**Data provided**
::::::::

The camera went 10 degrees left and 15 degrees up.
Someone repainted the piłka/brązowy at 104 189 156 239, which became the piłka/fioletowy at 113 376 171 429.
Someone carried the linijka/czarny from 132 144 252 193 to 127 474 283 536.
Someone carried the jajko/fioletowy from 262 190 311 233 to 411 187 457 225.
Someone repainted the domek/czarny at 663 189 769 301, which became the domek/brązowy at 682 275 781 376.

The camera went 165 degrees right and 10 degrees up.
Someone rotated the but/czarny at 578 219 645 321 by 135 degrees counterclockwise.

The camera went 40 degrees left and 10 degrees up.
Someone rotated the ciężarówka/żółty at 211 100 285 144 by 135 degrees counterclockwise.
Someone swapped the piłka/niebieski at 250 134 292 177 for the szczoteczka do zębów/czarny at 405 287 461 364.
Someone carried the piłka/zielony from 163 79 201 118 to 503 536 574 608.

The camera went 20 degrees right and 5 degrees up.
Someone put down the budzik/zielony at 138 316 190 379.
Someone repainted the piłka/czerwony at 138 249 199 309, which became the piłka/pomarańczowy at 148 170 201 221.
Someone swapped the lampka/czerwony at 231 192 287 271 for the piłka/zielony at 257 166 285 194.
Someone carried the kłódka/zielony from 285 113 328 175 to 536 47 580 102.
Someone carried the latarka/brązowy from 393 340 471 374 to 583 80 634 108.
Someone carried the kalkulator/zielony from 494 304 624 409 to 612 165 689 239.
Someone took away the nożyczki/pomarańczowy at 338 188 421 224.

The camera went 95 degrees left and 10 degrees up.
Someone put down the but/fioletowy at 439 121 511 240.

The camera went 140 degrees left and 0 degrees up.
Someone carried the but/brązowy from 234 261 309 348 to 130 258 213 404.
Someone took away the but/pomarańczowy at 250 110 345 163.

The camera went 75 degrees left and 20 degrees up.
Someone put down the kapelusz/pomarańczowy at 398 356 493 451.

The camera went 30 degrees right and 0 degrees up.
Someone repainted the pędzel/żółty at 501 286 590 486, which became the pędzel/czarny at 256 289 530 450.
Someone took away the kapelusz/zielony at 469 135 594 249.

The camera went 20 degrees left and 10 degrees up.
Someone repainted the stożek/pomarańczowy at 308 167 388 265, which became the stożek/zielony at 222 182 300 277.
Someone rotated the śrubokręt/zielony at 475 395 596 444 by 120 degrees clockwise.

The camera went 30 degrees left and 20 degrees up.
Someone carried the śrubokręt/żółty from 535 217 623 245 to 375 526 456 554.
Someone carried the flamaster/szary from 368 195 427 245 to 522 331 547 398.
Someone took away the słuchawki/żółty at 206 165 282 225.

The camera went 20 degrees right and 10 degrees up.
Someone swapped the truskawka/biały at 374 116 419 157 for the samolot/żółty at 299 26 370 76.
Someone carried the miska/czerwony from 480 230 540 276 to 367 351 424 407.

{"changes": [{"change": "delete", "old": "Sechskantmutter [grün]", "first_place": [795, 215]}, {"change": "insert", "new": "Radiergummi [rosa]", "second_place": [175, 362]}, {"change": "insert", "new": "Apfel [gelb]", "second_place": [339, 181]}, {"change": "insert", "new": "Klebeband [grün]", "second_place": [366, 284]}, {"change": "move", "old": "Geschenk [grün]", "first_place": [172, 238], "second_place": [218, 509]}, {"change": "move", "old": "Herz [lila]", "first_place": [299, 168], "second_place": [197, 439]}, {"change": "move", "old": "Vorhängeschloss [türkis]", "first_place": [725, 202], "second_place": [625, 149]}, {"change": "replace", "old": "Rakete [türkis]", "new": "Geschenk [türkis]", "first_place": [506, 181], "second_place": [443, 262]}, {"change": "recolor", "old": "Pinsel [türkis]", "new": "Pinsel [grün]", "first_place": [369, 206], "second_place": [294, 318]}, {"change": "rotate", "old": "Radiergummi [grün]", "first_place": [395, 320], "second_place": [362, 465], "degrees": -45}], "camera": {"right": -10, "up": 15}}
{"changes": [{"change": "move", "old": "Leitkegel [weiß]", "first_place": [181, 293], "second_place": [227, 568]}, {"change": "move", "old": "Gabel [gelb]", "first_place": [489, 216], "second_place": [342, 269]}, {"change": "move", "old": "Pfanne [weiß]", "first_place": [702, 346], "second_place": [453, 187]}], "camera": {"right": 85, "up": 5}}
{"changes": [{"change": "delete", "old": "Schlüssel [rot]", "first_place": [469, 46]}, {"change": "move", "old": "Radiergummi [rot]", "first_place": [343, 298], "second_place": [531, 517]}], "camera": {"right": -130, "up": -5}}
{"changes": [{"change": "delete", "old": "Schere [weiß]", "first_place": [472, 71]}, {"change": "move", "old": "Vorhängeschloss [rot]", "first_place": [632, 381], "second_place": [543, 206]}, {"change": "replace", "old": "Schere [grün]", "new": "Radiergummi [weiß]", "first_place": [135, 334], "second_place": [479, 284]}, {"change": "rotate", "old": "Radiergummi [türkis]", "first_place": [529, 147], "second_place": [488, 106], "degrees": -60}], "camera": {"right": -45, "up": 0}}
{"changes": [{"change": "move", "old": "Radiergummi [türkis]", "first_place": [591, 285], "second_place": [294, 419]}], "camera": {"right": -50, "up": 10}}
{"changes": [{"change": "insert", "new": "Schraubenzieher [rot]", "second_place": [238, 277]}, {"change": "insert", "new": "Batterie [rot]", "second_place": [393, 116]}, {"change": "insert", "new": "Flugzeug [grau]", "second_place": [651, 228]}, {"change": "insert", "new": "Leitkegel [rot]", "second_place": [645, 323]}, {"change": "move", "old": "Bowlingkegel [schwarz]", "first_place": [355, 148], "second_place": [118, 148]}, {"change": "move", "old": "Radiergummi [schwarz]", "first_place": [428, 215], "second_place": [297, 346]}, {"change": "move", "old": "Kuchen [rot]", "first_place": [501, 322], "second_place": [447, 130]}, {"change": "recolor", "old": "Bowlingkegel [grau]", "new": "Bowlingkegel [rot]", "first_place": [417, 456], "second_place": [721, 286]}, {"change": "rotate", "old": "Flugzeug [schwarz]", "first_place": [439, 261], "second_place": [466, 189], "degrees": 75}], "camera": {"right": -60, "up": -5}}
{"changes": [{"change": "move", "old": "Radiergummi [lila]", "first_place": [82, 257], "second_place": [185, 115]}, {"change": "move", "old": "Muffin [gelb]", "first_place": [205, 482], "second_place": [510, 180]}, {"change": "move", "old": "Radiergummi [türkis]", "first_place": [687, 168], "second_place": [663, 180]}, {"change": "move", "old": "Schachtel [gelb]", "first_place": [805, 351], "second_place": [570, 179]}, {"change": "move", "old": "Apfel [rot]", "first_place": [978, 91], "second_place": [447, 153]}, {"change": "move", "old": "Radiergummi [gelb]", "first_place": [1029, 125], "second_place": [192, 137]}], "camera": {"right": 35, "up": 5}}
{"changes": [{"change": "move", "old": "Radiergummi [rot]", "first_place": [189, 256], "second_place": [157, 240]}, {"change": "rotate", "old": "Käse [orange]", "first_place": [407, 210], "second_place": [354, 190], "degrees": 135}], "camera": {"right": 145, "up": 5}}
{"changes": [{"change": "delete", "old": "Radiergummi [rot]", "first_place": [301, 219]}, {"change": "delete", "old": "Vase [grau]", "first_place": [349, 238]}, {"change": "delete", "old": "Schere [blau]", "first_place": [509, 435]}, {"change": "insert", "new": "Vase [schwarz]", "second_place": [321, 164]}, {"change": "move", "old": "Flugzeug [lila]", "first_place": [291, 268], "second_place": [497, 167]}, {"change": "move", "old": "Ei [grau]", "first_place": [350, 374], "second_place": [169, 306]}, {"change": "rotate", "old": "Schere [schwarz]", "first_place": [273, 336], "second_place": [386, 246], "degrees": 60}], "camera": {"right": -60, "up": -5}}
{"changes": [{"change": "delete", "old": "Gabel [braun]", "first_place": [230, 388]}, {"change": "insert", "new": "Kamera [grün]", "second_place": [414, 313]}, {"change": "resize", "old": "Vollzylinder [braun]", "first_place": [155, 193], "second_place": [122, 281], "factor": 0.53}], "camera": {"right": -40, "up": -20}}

::::::::

**Problem details**
Your answer must be the data above, copied exactly from its first line through the line containing "Someone carried the jajko/fioletowy", and nothing more.

**Solution**
The camera went 10 degrees left and 15 degrees up.
Someone repainted the piłka/brązowy at 104 189 156 239, which became the piłka/fioletowy at 113 376 171 429.
Someone carried the linijka/czarny from 132 144 252 193 to 127 474 283 536.
Someone carried the jajko/fioletowy from 262 190 311 233 to 411 187 457 225.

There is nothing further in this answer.